> _Exercise data_:

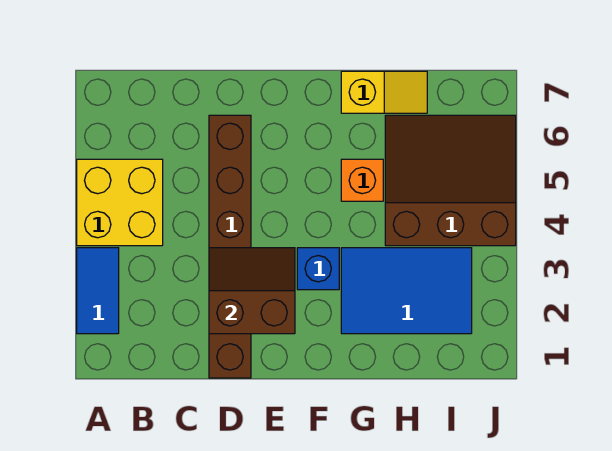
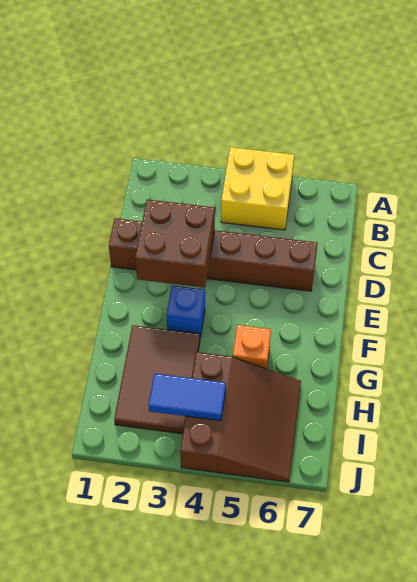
blue tile A2:A3 level 1 -> blue tile I3:I4 level 2
brown slope D2:E3 level 2 top 2 -> brown brick D2:E3 level 2
blue tile G2:I3 level 1 -> brown tile G2:I3 level 1
yellow slope G7:H7 level 1 top G -> none

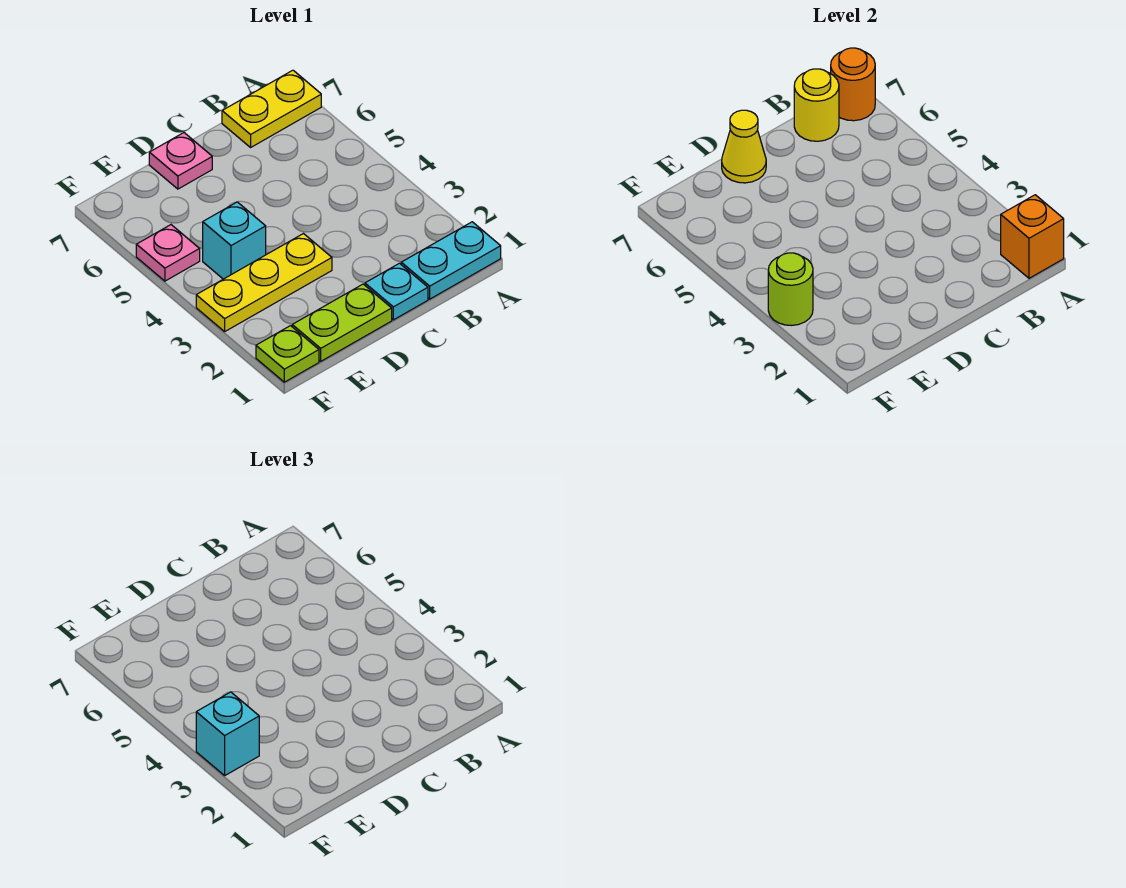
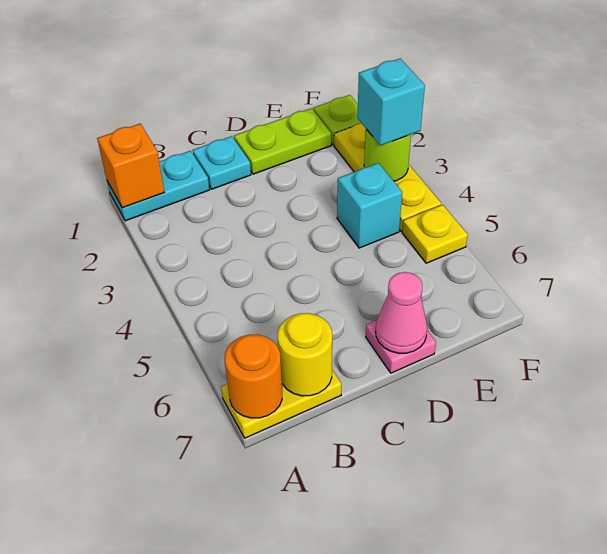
yellow plate D3:F3 level 1 -> yellow plate F2:F4 level 1
yellow cone D7 level 2 -> pink cone D7 level 2
pink plate F5 level 1 -> yellow plate F5 level 1

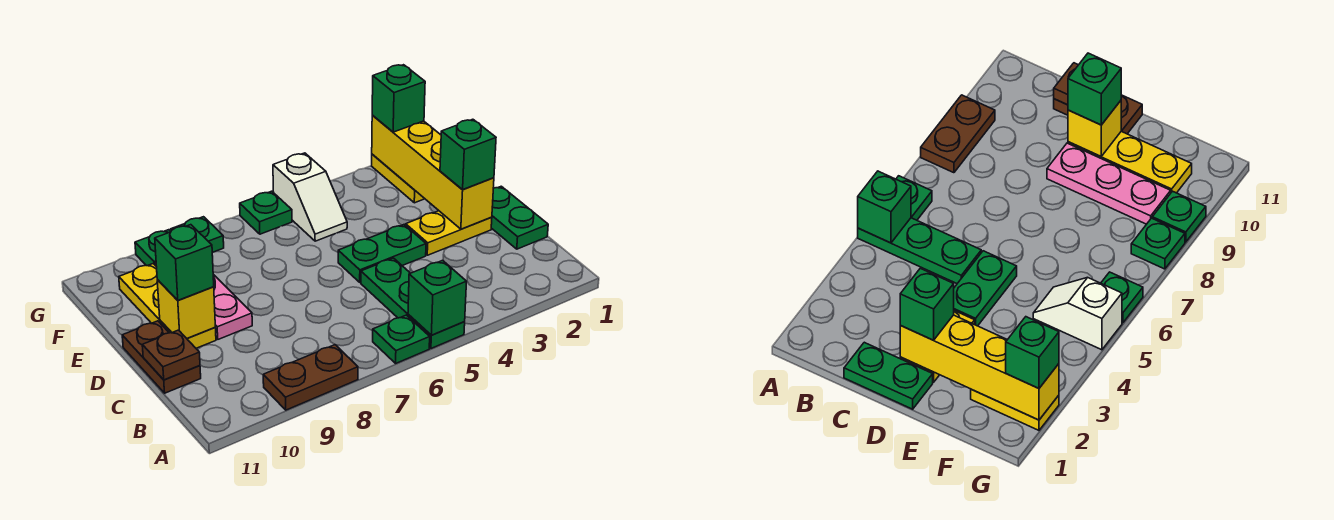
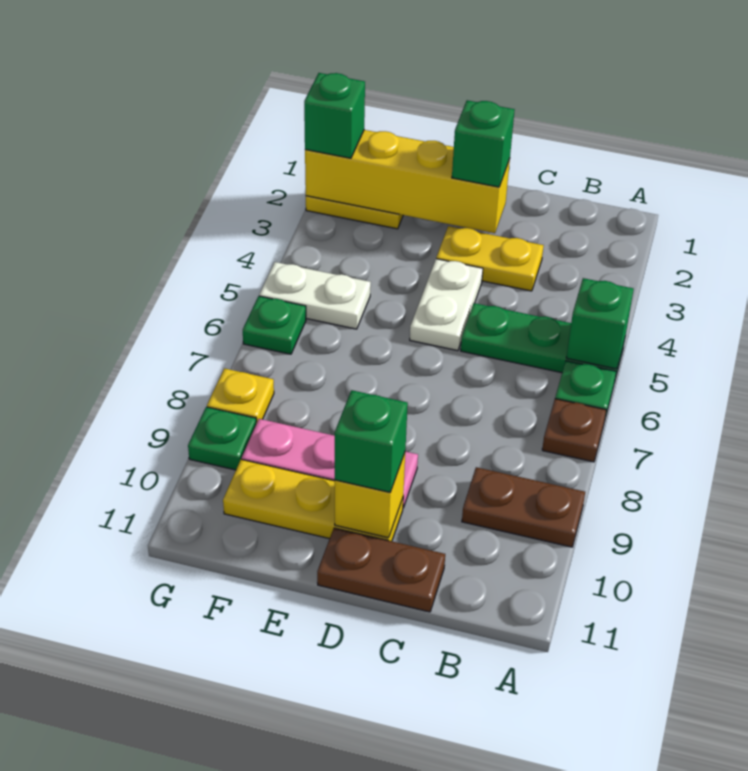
brown plate A8:A9 level 1 -> brown plate A9:B9 level 1
green plate C1:D1 level 1 -> none
brown plate C11 level 2 -> brown plate A7 level 1
yellow plate D2:D3 level 1 -> yellow plate C3:D3 level 1
green plate D4:D5 level 1 -> white plate D4:D5 level 1
white slope F5:G5 level 1 top G -> white plate F5:G5 level 1
green plate G8 level 1 -> yellow plate G8 level 1

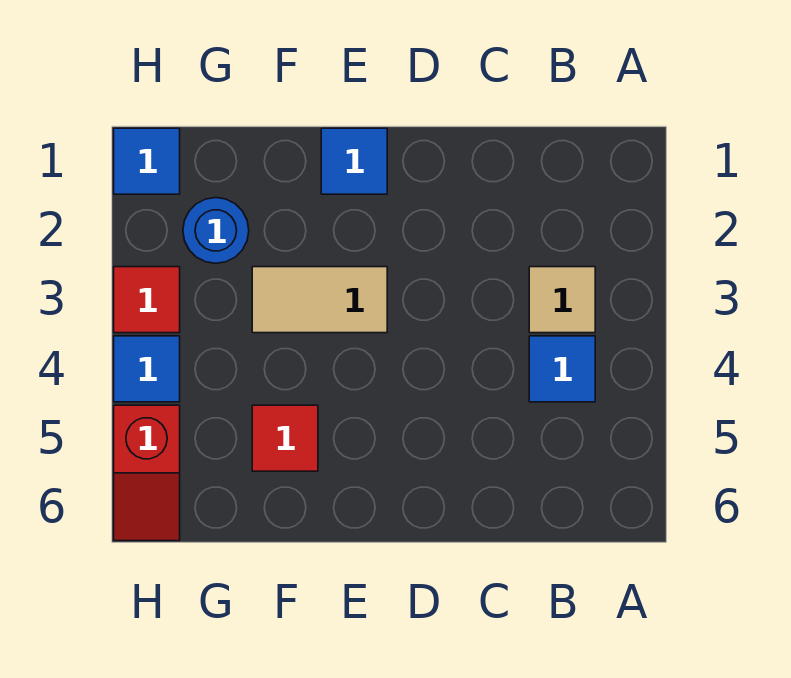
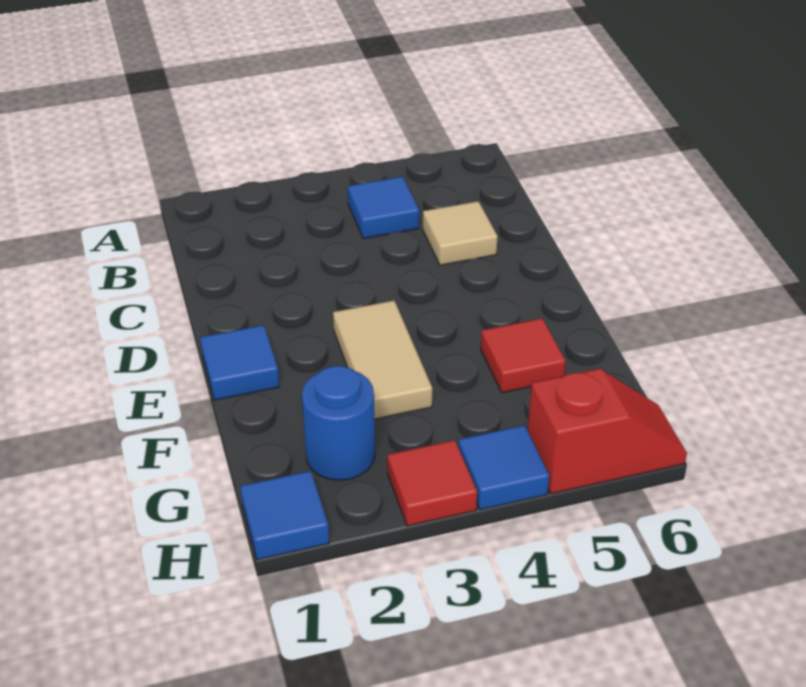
tan tile B3 level 1 -> tan tile C5 level 1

> _About this task_: Exact copy, pictures excluded: restate every record above word for word.

> _Problem solution_:
blue tile A2:A3 level 1 -> blue tile I3:I4 level 2
brown slope D2:E3 level 2 top 2 -> brown brick D2:E3 level 2
blue tile G2:I3 level 1 -> brown tile G2:I3 level 1
yellow slope G7:H7 level 1 top G -> none

yellow plate D3:F3 level 1 -> yellow plate F2:F4 level 1
yellow cone D7 level 2 -> pink cone D7 level 2
pink plate F5 level 1 -> yellow plate F5 level 1

brown plate A8:A9 level 1 -> brown plate A9:B9 level 1
green plate C1:D1 level 1 -> none
brown plate C11 level 2 -> brown plate A7 level 1
yellow plate D2:D3 level 1 -> yellow plate C3:D3 level 1
green plate D4:D5 level 1 -> white plate D4:D5 level 1
white slope F5:G5 level 1 top G -> white plate F5:G5 level 1
green plate G8 level 1 -> yellow plate G8 level 1

tan tile B3 level 1 -> tan tile C5 level 1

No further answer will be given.